▸ Exercise aim: Give the lines again exactly as they appear below, from the line with "brown round brick" to the line with "green brick D5 level 2 -> none", both included, and only those lines. Leave every picture out.

::: Extracted entries :::

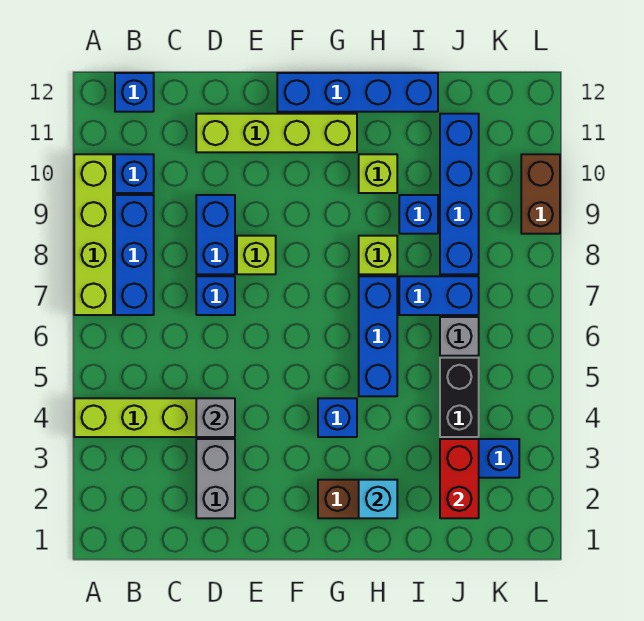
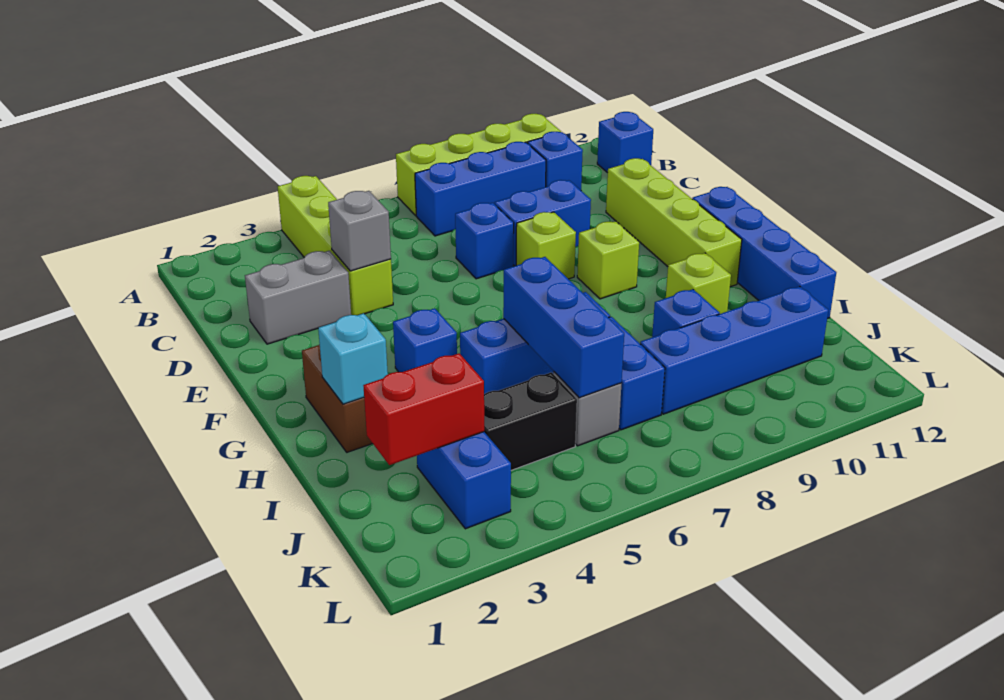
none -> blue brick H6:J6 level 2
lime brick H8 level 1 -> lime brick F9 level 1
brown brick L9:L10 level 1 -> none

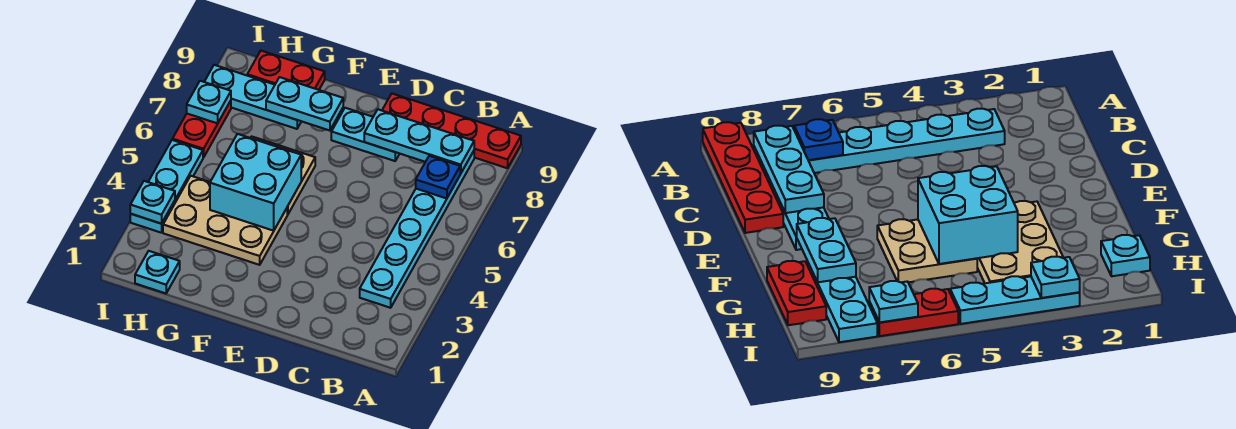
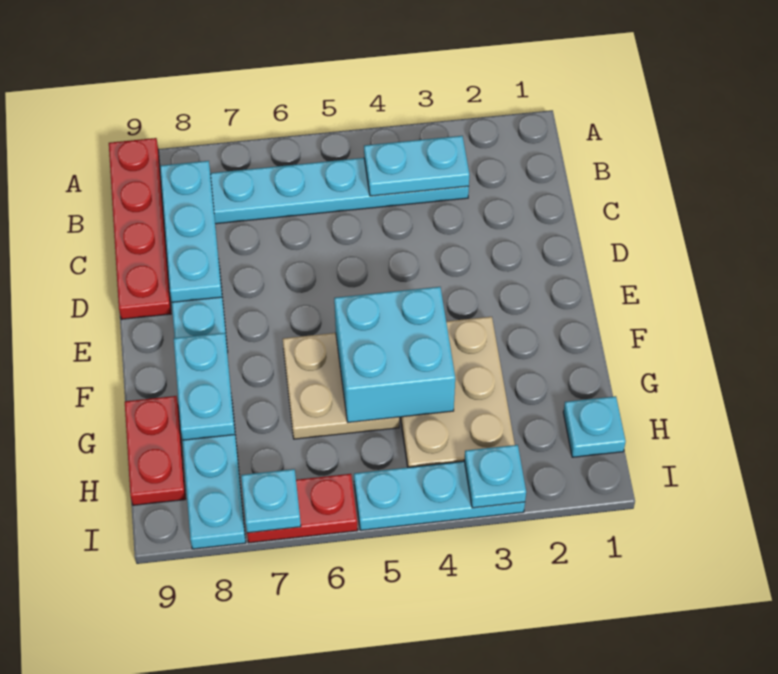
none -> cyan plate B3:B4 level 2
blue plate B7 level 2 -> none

:::
::: Extracted entries :::

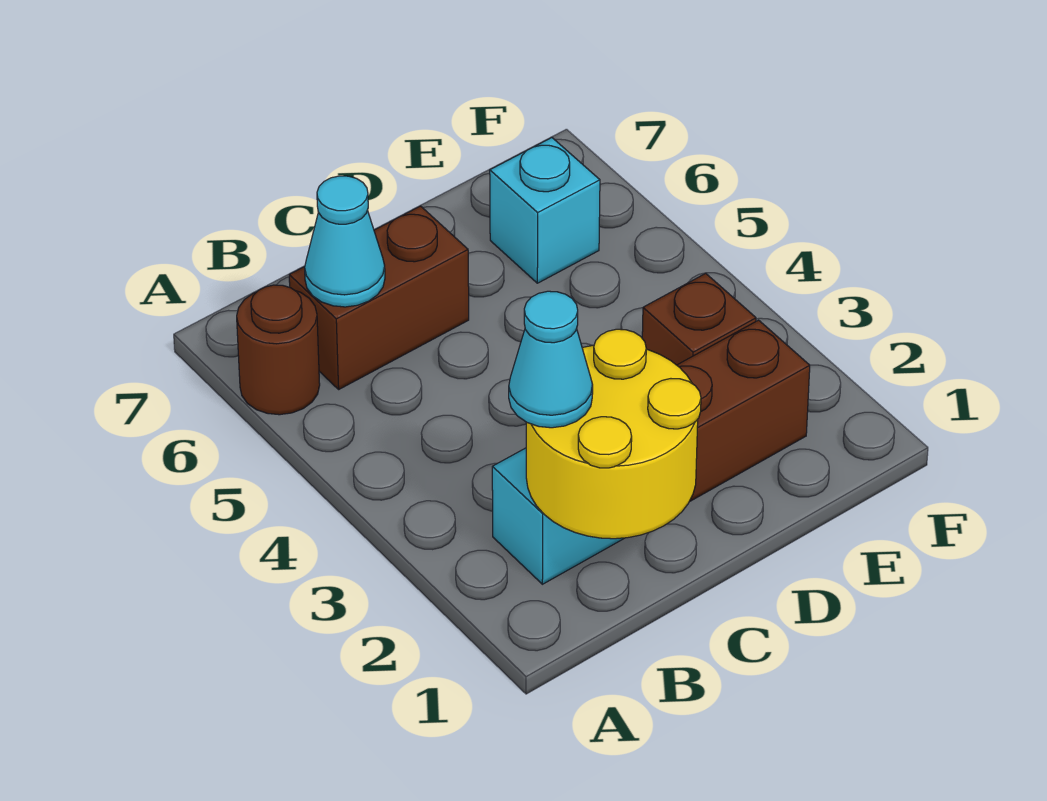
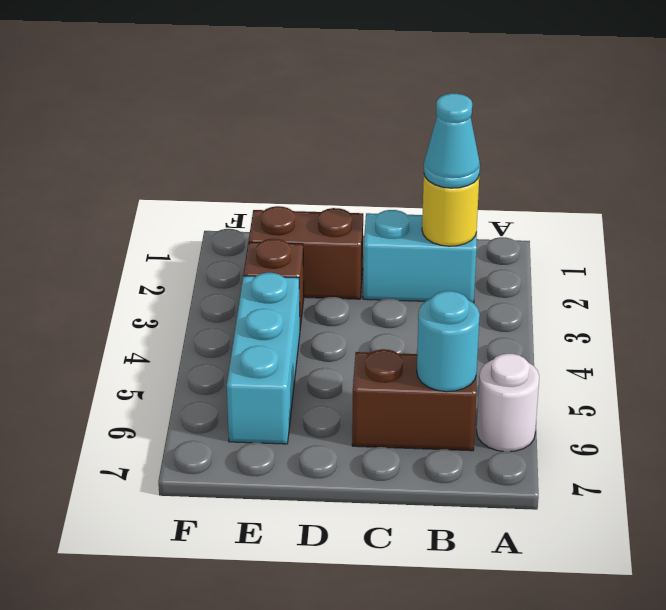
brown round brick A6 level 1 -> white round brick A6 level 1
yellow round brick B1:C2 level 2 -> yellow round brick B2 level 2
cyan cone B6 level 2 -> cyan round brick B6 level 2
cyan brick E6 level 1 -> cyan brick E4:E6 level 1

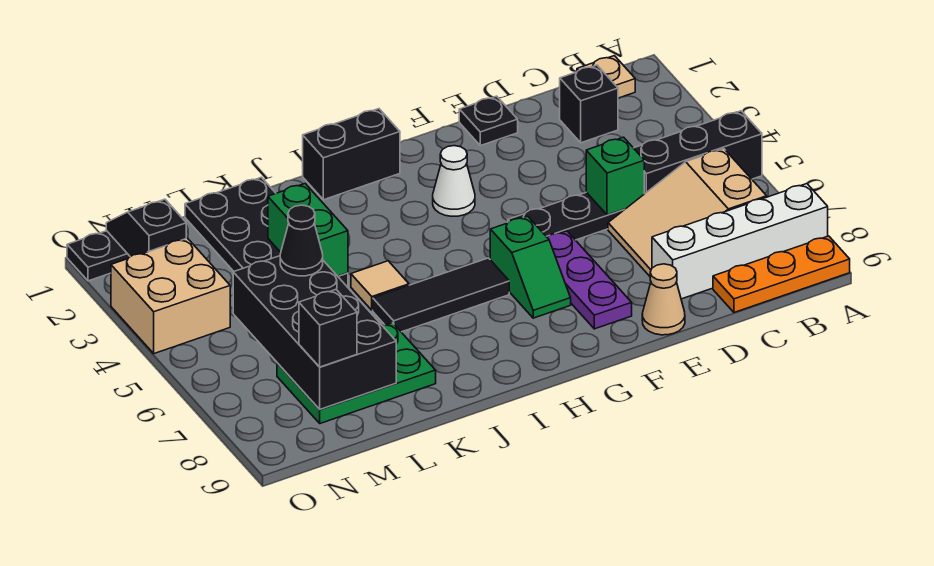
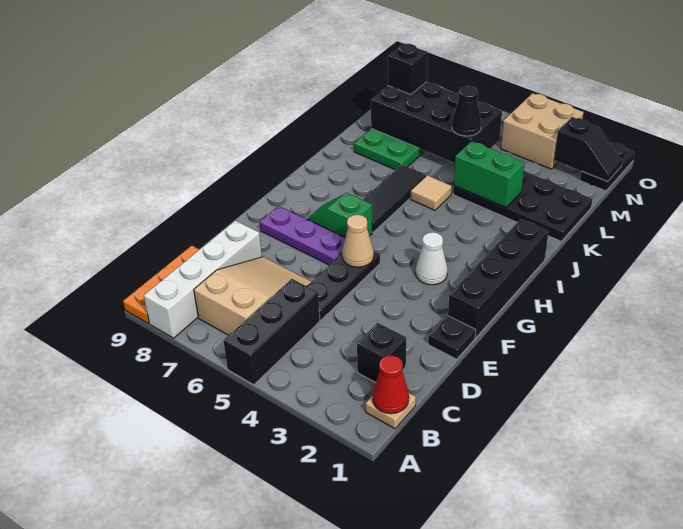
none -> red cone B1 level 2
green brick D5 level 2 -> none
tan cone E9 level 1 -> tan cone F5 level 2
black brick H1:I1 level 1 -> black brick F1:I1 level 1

:::

▸ Exercise answer:
brown round brick A6 level 1 -> white round brick A6 level 1
yellow round brick B1:C2 level 2 -> yellow round brick B2 level 2
cyan cone B6 level 2 -> cyan round brick B6 level 2
cyan brick E6 level 1 -> cyan brick E4:E6 level 1

none -> red cone B1 level 2
green brick D5 level 2 -> none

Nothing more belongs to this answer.